- EXERCISE GOAL
Output range, inclusive: from the line containing "camera: 15 degrees right, 5 degrees up" to the line containing "none -> white cactus [310,289,363,360]". Restate those lines from the data below word for word and only those.

- PROVIDED RECORDS
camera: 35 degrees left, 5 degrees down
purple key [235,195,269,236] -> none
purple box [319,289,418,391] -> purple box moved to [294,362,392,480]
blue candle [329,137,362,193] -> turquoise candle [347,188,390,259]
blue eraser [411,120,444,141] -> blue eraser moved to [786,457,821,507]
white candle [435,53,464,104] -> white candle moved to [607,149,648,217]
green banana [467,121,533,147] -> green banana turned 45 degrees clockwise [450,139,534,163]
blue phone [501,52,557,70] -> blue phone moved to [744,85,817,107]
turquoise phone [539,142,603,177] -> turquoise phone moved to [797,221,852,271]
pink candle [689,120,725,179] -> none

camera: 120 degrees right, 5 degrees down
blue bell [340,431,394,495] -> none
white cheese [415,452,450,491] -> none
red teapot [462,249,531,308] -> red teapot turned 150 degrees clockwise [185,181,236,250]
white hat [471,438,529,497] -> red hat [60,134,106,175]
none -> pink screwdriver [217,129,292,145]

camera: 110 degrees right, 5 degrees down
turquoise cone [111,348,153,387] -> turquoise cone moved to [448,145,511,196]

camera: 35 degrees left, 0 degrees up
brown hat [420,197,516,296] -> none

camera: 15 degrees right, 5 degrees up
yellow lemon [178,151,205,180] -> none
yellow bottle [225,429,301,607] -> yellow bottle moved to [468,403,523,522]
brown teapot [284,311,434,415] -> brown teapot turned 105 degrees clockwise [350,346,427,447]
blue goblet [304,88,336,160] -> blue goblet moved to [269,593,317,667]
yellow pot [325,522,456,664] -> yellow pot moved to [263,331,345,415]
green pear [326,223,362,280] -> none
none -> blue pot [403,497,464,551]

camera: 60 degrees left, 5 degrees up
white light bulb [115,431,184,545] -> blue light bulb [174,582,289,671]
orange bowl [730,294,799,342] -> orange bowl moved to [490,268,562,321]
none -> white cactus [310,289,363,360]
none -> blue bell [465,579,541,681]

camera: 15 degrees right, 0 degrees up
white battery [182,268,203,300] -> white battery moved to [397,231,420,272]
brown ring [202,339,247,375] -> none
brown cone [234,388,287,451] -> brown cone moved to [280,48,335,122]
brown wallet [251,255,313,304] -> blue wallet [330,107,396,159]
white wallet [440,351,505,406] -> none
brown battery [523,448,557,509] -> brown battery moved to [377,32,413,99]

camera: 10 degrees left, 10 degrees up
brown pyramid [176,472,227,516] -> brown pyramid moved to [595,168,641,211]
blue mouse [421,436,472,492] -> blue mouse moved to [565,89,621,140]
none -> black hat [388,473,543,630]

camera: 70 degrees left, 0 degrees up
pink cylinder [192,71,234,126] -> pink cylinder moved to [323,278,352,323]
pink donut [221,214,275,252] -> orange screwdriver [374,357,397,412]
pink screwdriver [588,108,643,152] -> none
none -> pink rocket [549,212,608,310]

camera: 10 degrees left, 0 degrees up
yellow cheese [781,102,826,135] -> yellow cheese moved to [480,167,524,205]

- FINISHED EXERCISE
camera: 15 degrees right, 5 degrees up
yellow lemon [178,151,205,180] -> none
yellow bottle [225,429,301,607] -> yellow bottle moved to [468,403,523,522]
brown teapot [284,311,434,415] -> brown teapot turned 105 degrees clockwise [350,346,427,447]
blue goblet [304,88,336,160] -> blue goblet moved to [269,593,317,667]
yellow pot [325,522,456,664] -> yellow pot moved to [263,331,345,415]
green pear [326,223,362,280] -> none
none -> blue pot [403,497,464,551]

camera: 60 degrees left, 5 degrees up
white light bulb [115,431,184,545] -> blue light bulb [174,582,289,671]
orange bowl [730,294,799,342] -> orange bowl moved to [490,268,562,321]
none -> white cactus [310,289,363,360]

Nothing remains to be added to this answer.